(Revision comparison data)
_ _ _ _ _
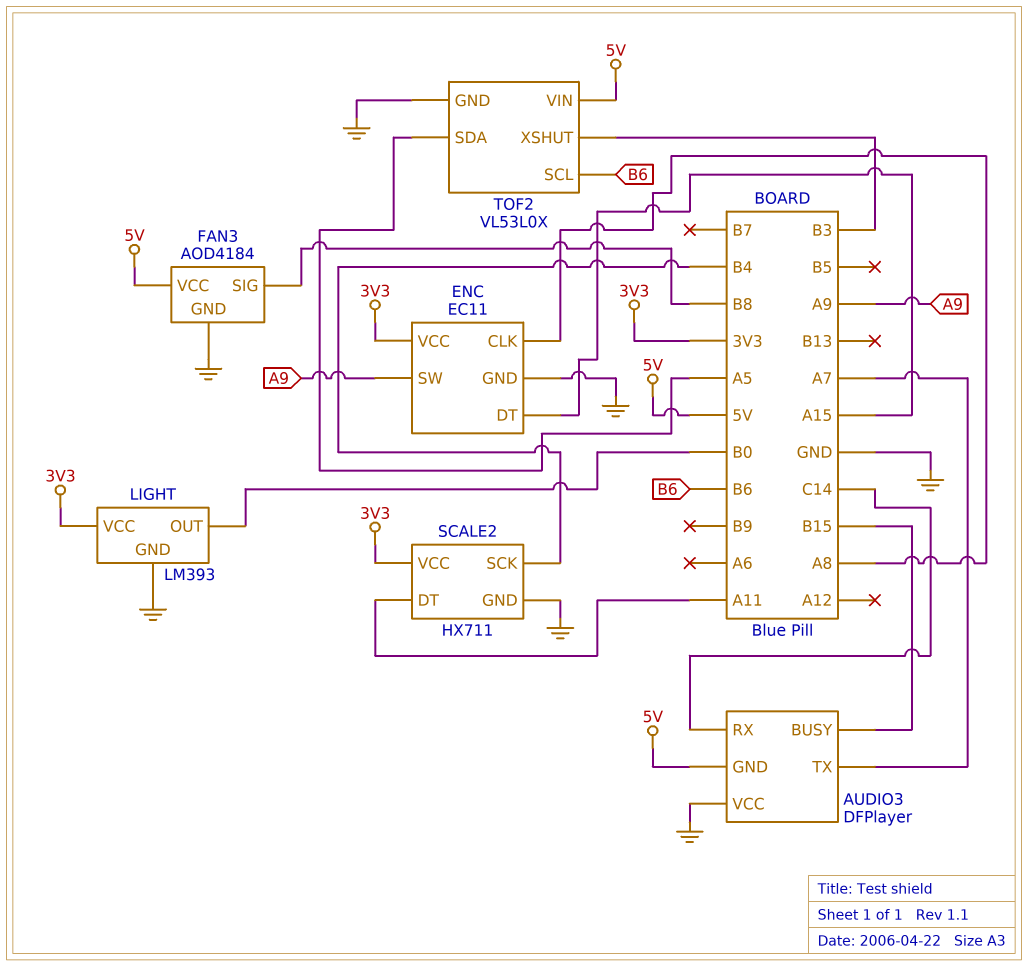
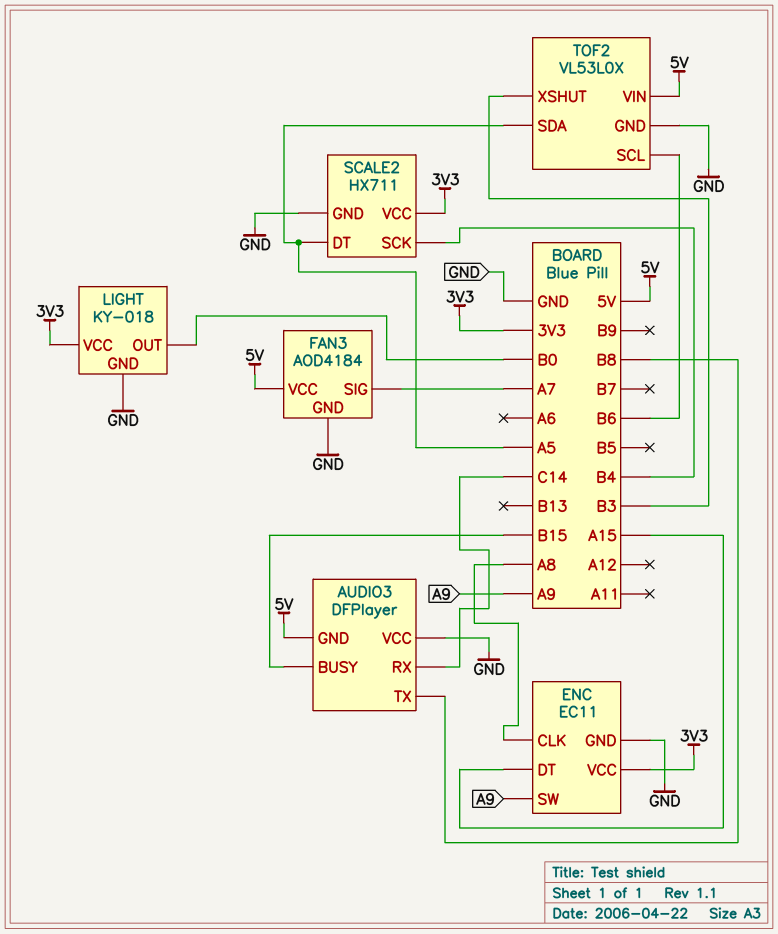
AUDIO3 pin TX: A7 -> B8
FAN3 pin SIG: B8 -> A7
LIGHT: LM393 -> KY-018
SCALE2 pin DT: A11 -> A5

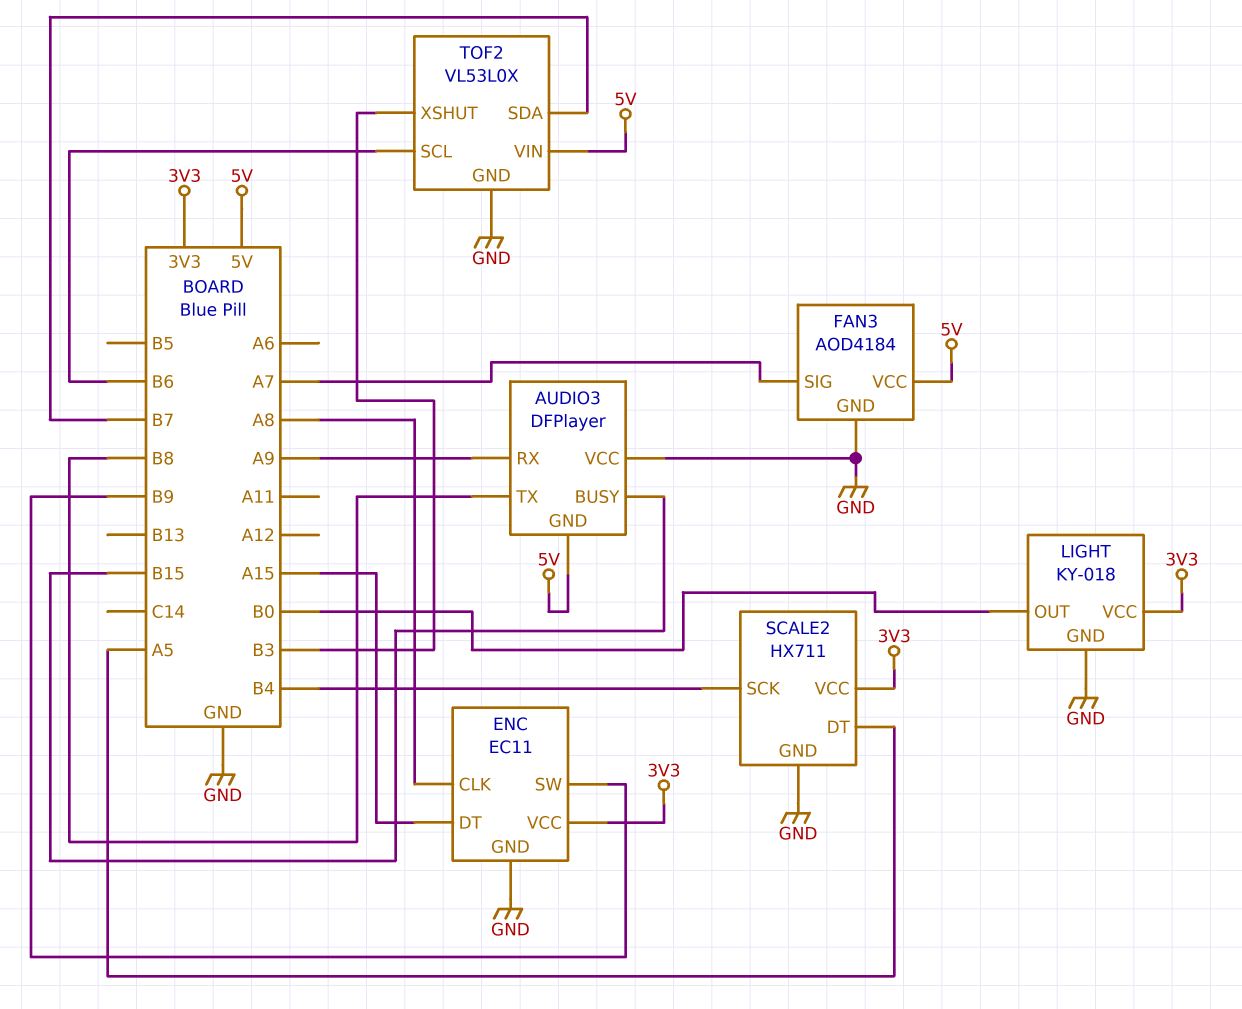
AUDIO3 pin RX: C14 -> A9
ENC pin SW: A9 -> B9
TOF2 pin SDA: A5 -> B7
_ _ _ _ _
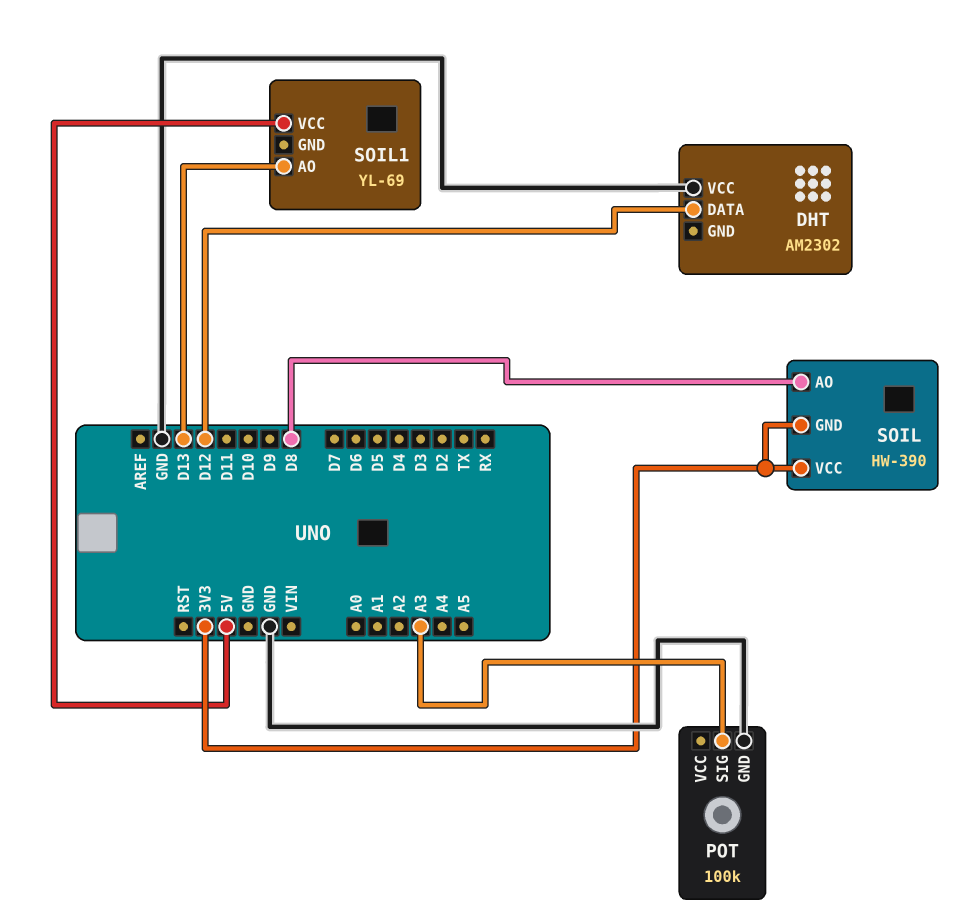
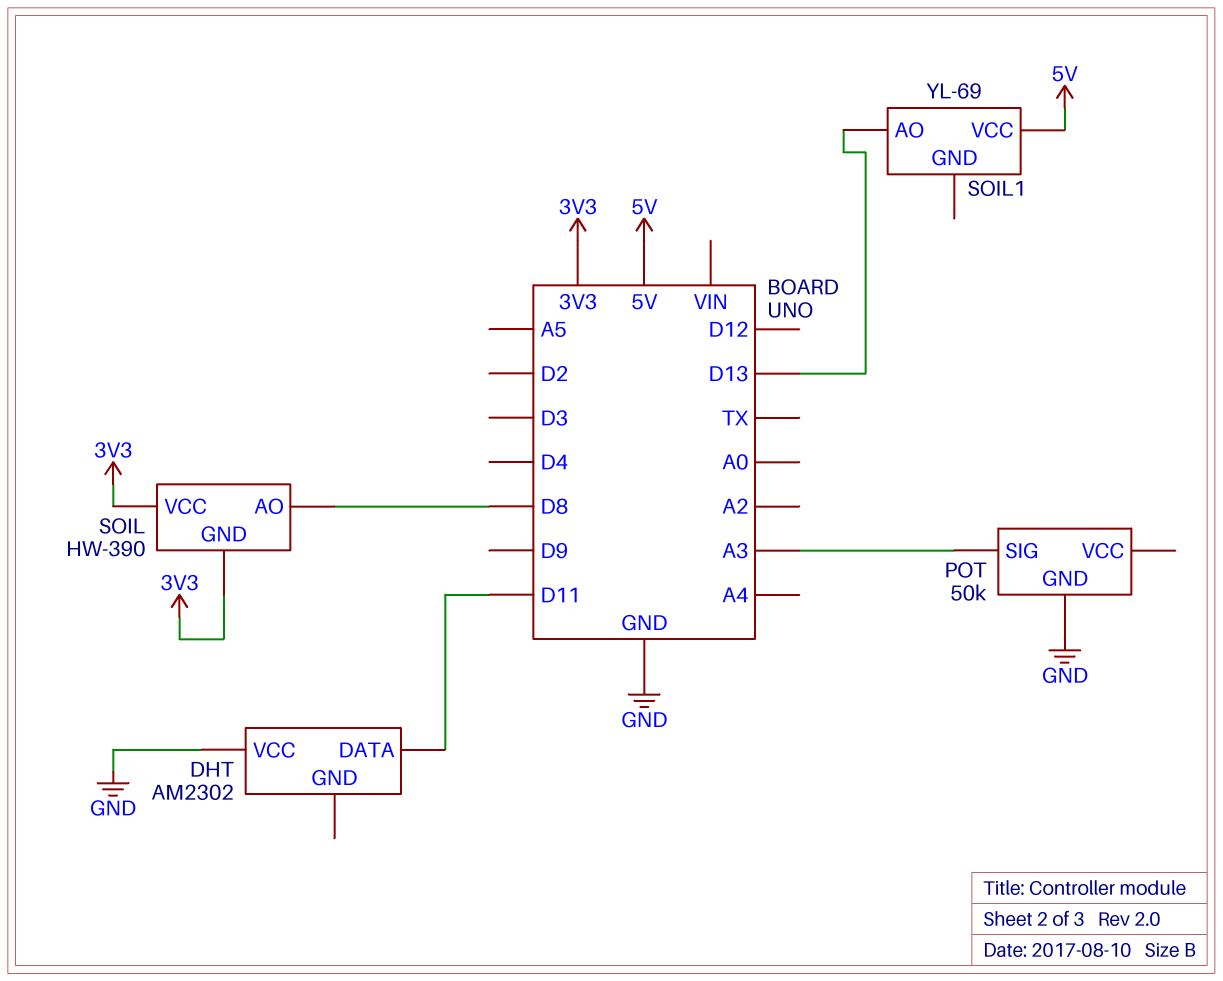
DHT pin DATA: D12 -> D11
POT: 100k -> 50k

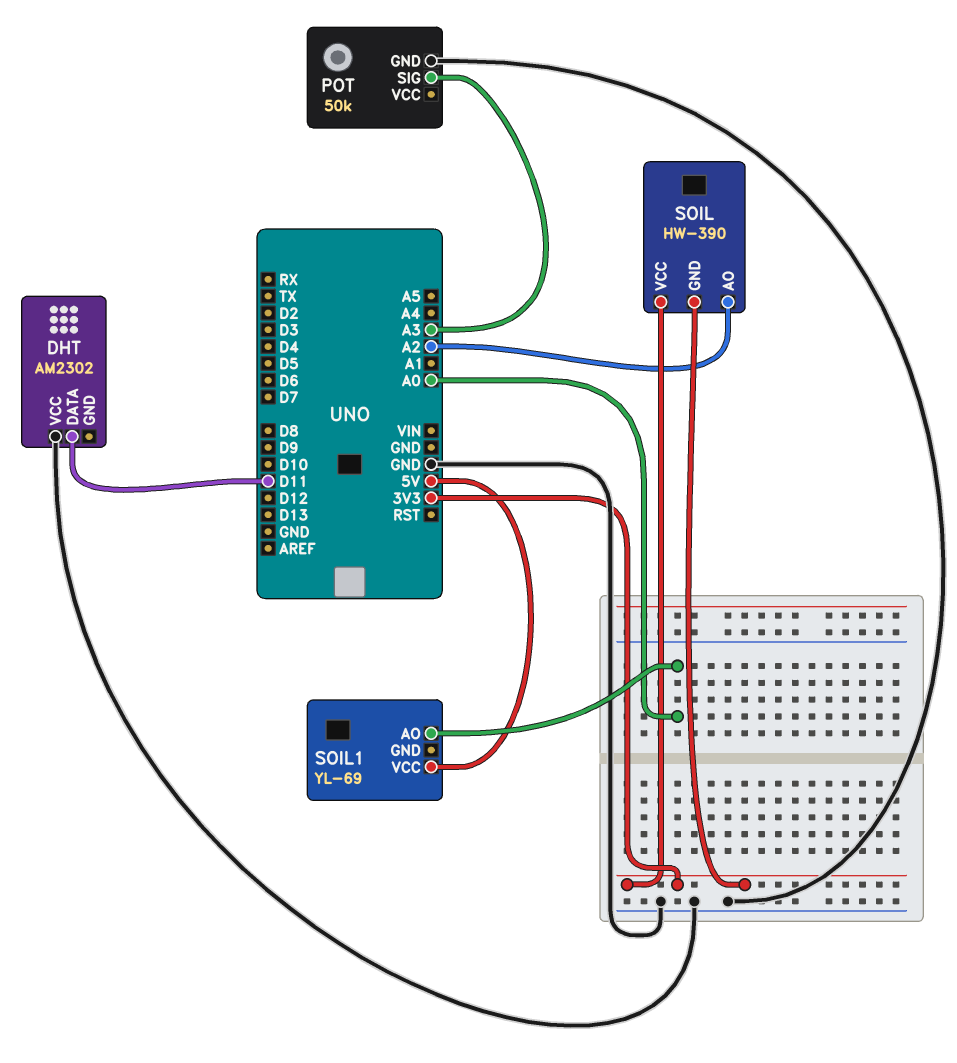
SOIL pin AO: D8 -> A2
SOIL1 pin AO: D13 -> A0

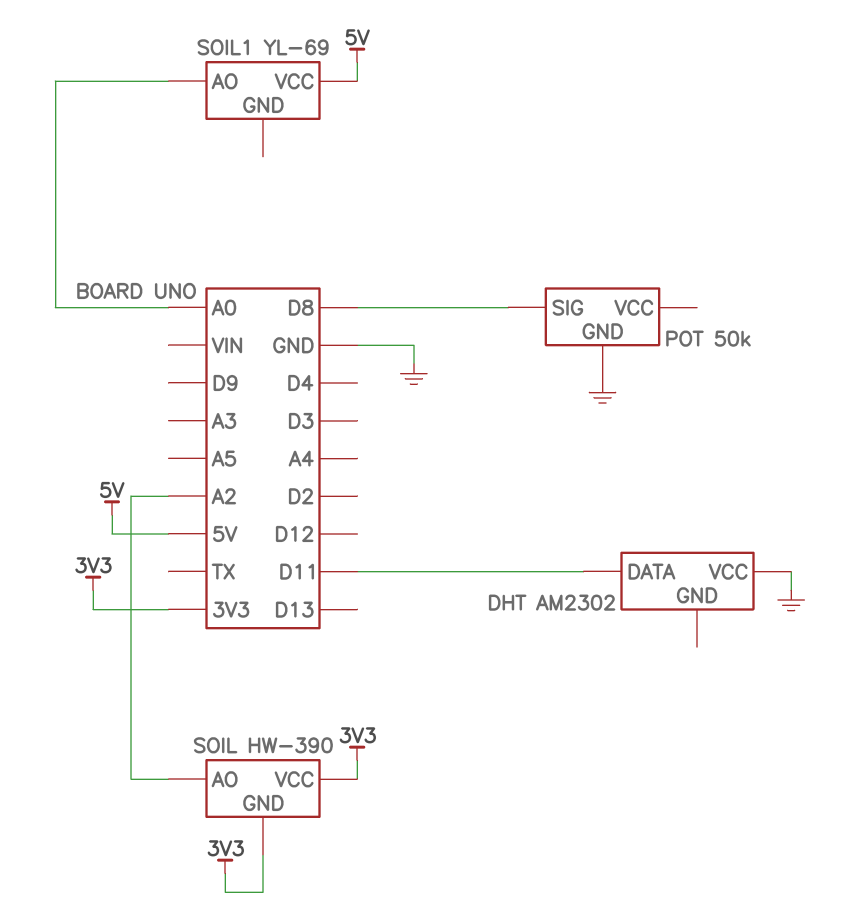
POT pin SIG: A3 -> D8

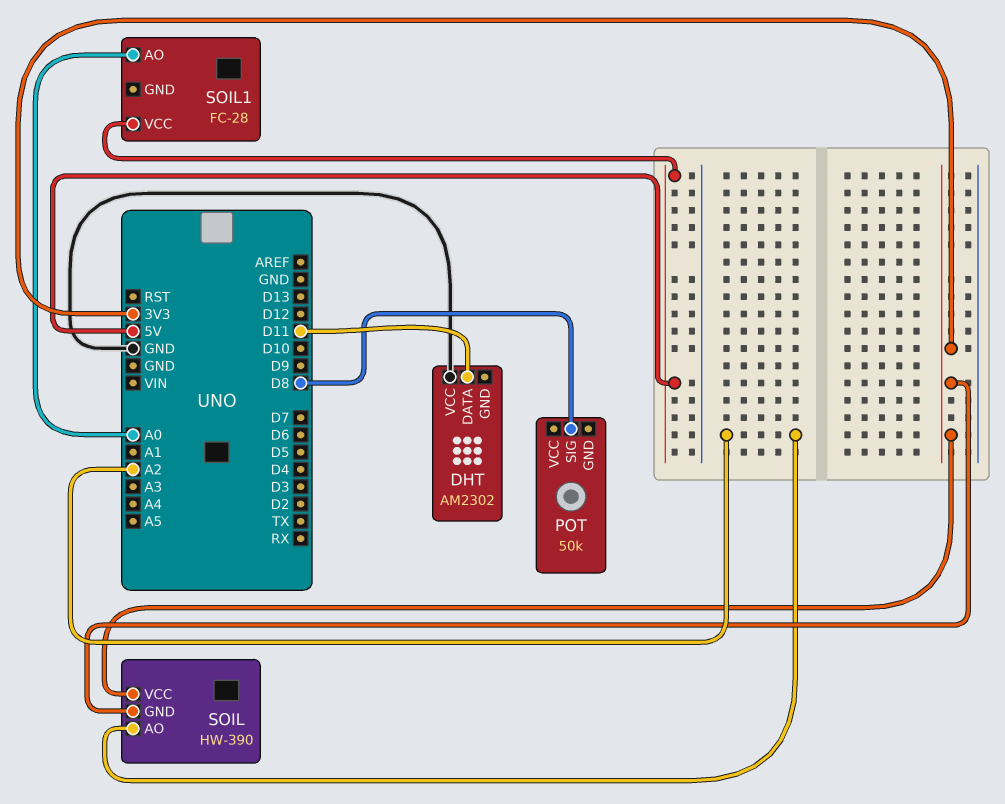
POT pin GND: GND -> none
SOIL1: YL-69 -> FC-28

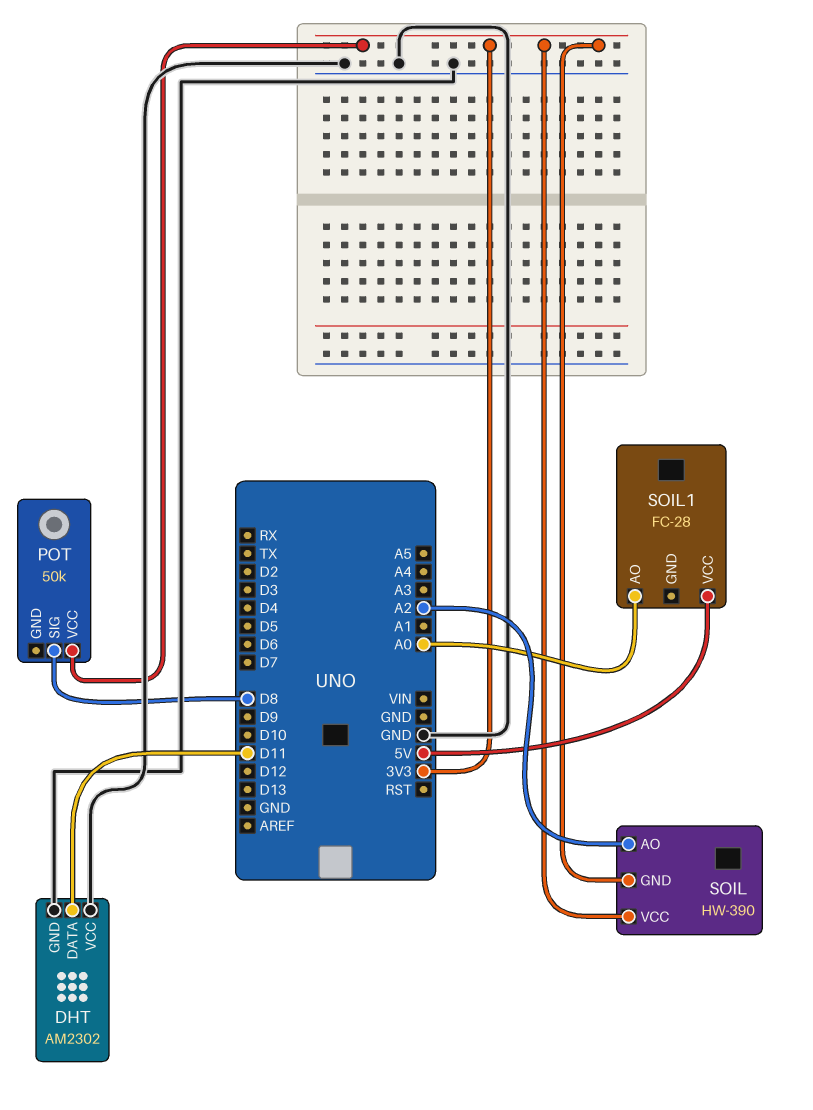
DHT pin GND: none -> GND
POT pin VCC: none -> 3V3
_ _ _ _ _
**Goal of the exercise:** Both the line containing "FAN3 pin SIG: B8 -> A7" and the line containing "TOF2 pin SDA: A5 -> B7" above belong in the output, as do the lines between them. Print them exactly, without pictures.

**Output of the task:**
FAN3 pin SIG: B8 -> A7
LIGHT: LM393 -> KY-018
SCALE2 pin DT: A11 -> A5

AUDIO3 pin RX: C14 -> A9
ENC pin SW: A9 -> B9
TOF2 pin SDA: A5 -> B7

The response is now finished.